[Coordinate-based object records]
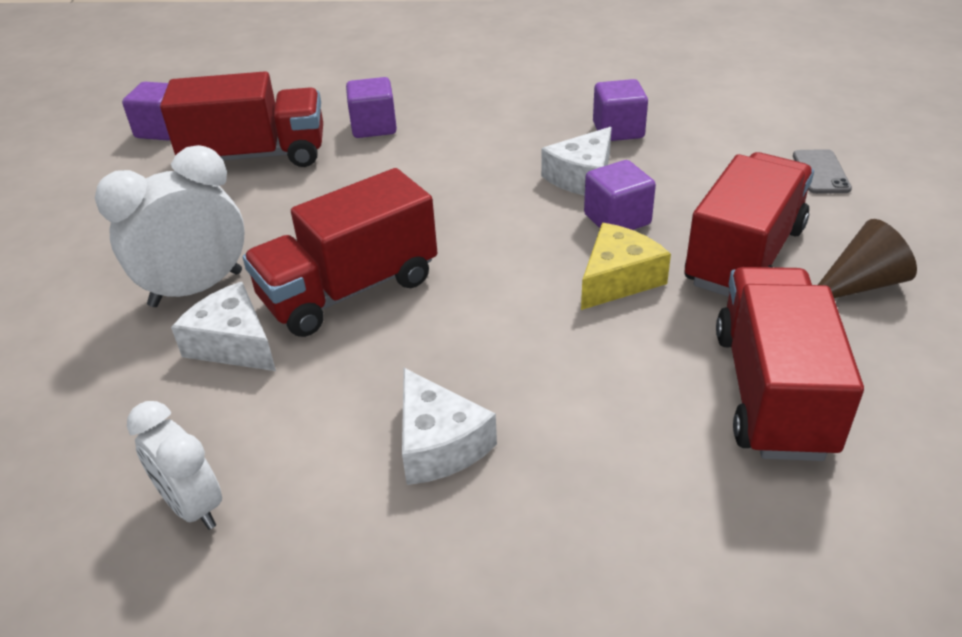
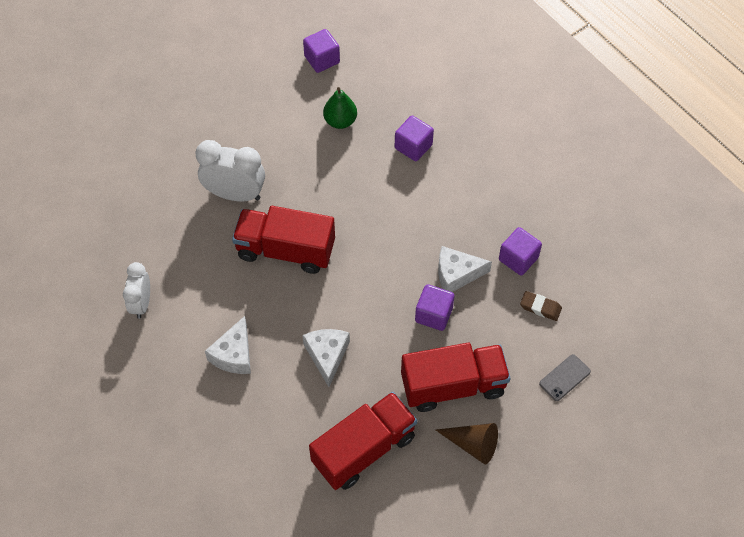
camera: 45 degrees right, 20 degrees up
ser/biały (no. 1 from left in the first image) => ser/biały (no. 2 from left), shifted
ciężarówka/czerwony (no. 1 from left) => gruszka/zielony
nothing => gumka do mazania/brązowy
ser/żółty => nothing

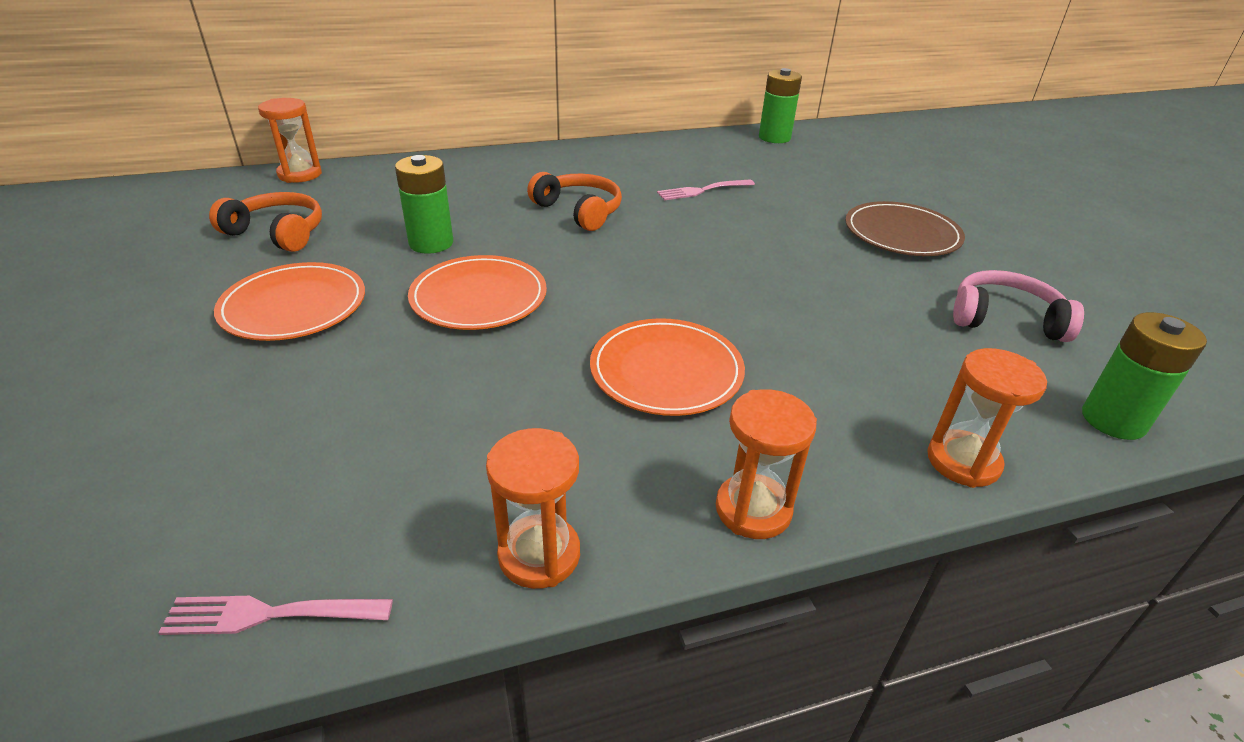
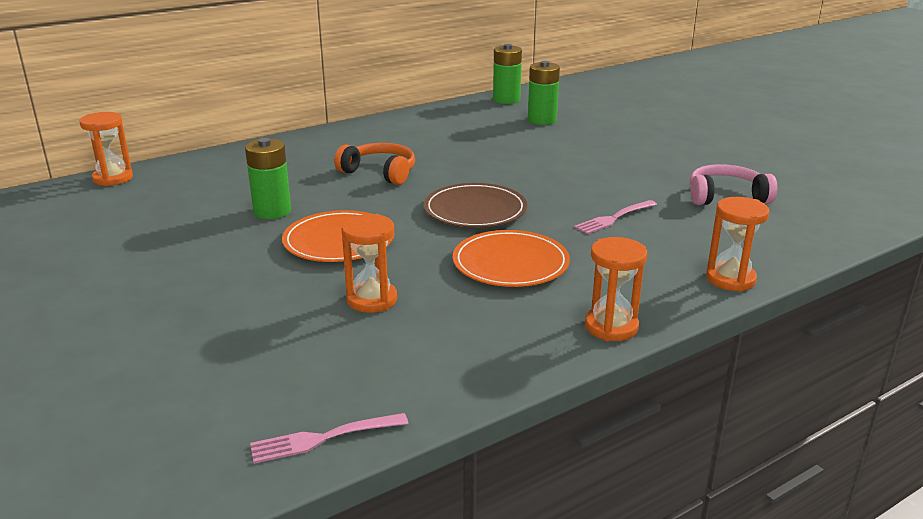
camera: 15 degrees left, 10 degrees down
klepsydra/pomarańczowy (no. 2 from left), shifted
talerz/brązowy, shifted
bateria/zielony (no. 3 from left), shifted
widelec/różowy (no. 2 from left), shifted
słuchawki/pomarańczowy (no. 1 from left) => nothing
talerz/pomarańczowy (no. 1 from left) => nothing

Task objective: Please retype the entries above word for word, but only from the line containing "ciężarówka/czerwony (no. 1" through the last line, and without the pictures.

Your solution:
ciężarówka/czerwony (no. 1 from left) => gruszka/zielony
nothing => gumka do mazania/brązowy
ser/żółty => nothing

camera: 15 degrees left, 10 degrees down
klepsydra/pomarańczowy (no. 2 from left), shifted
talerz/brązowy, shifted
bateria/zielony (no. 3 from left), shifted
widelec/różowy (no. 2 from left), shifted
słuchawki/pomarańczowy (no. 1 from left) => nothing
talerz/pomarańczowy (no. 1 from left) => nothing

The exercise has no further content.